## PROBLEM DESCRIPTION
Only the line containing "turquoise bucket [729,634,786,702]" and the lines after it, through the end of the data below, are to be returned, each exactly as it stands.

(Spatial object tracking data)
=== Section Start ===

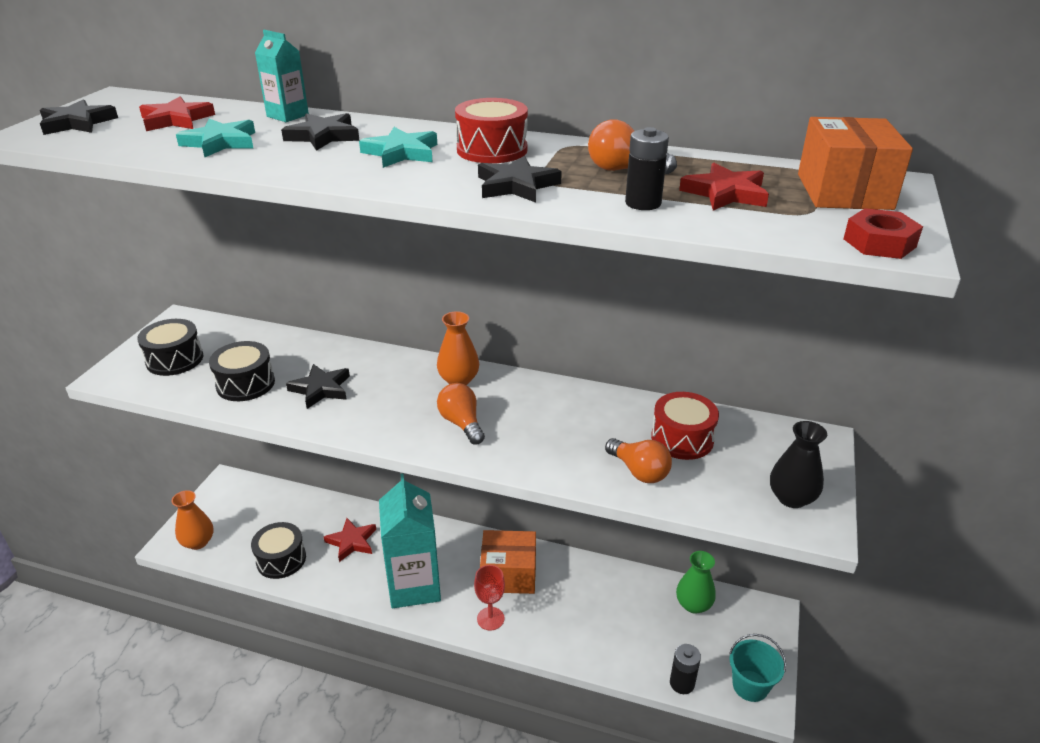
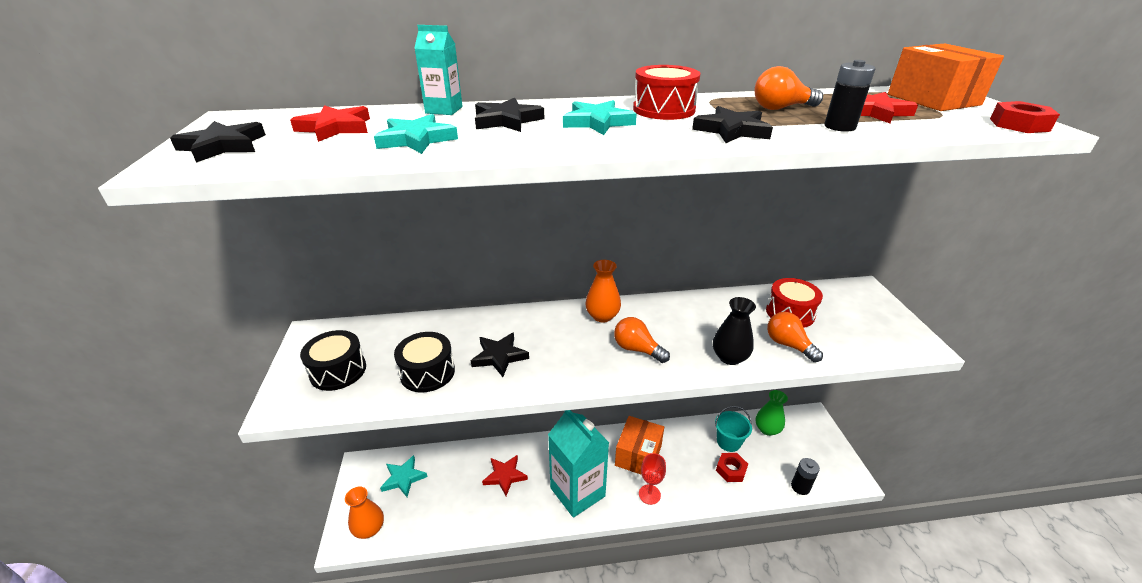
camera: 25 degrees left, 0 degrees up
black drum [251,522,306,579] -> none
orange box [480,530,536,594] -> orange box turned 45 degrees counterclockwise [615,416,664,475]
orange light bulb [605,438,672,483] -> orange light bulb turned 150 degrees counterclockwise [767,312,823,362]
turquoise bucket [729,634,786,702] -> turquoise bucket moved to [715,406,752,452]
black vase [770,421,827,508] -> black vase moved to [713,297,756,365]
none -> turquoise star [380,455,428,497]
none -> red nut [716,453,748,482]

=== Section End ===

## EXERCISE OUTPUT
turquoise bucket [729,634,786,702] -> turquoise bucket moved to [715,406,752,452]
black vase [770,421,827,508] -> black vase moved to [713,297,756,365]
none -> turquoise star [380,455,428,497]
none -> red nut [716,453,748,482]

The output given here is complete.